Instructions to follow
A faithful copy of the data is the goal; set it down exactly, without the images.

[Records contained in a dataset]

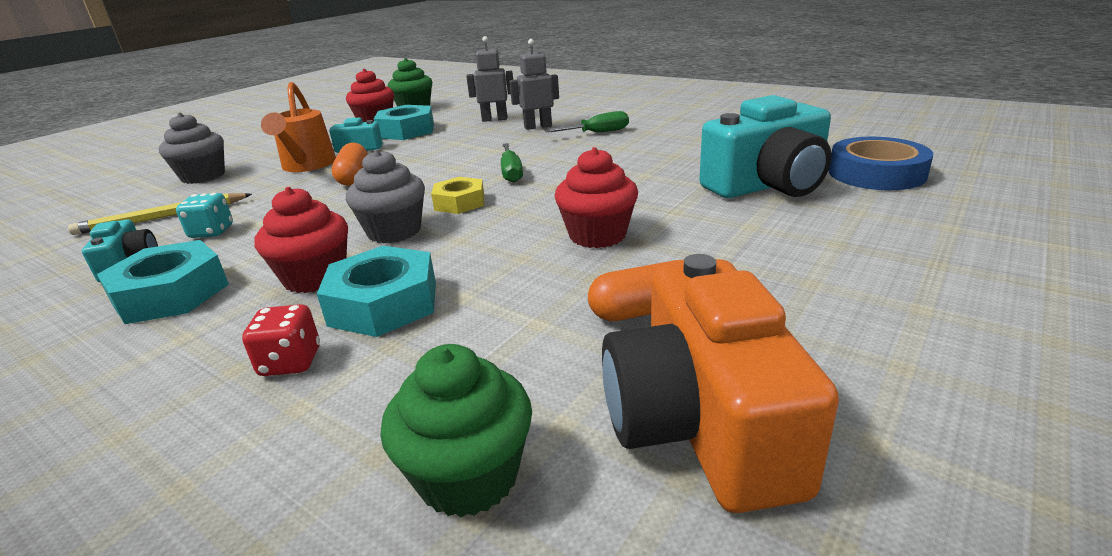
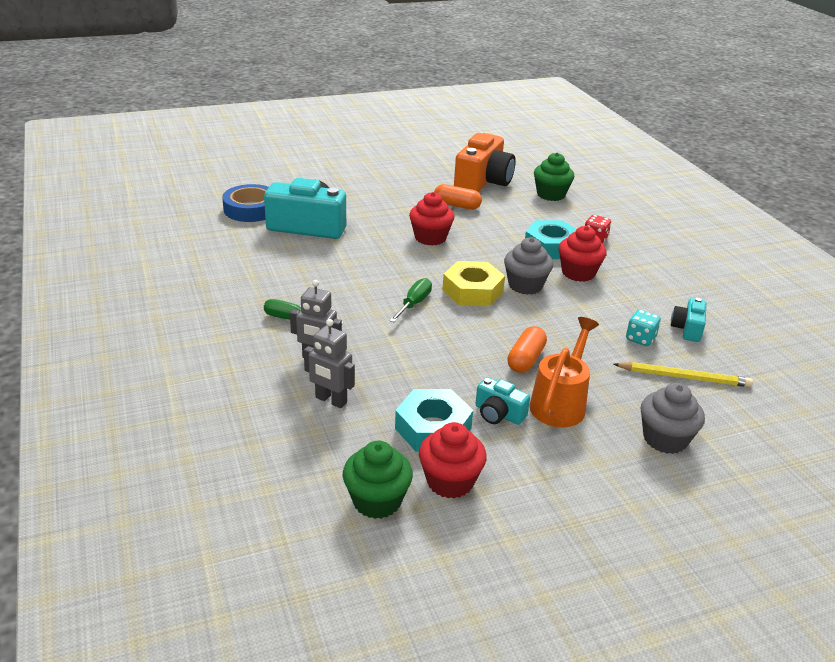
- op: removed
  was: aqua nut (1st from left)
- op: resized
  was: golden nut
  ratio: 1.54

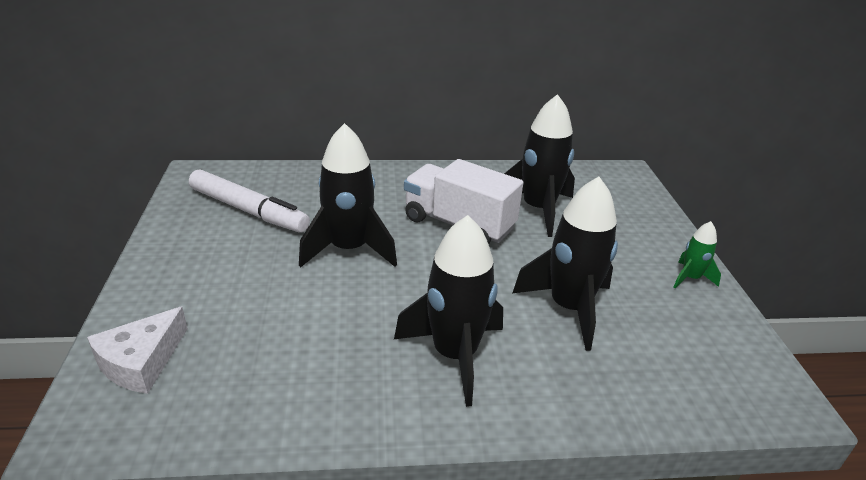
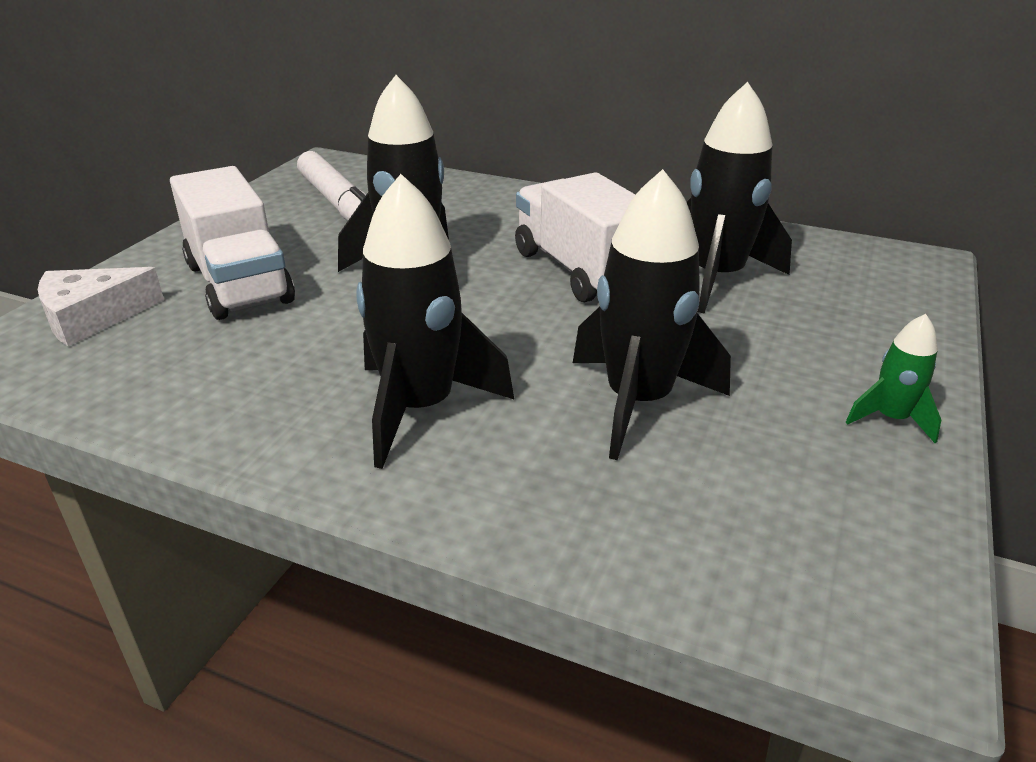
- op: added
  now: snow-white truck (1st from left)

Response below
- op: removed
  was: aqua nut (1st from left)
- op: resized
  was: golden nut
  ratio: 1.54

- op: added
  now: snow-white truck (1st from left)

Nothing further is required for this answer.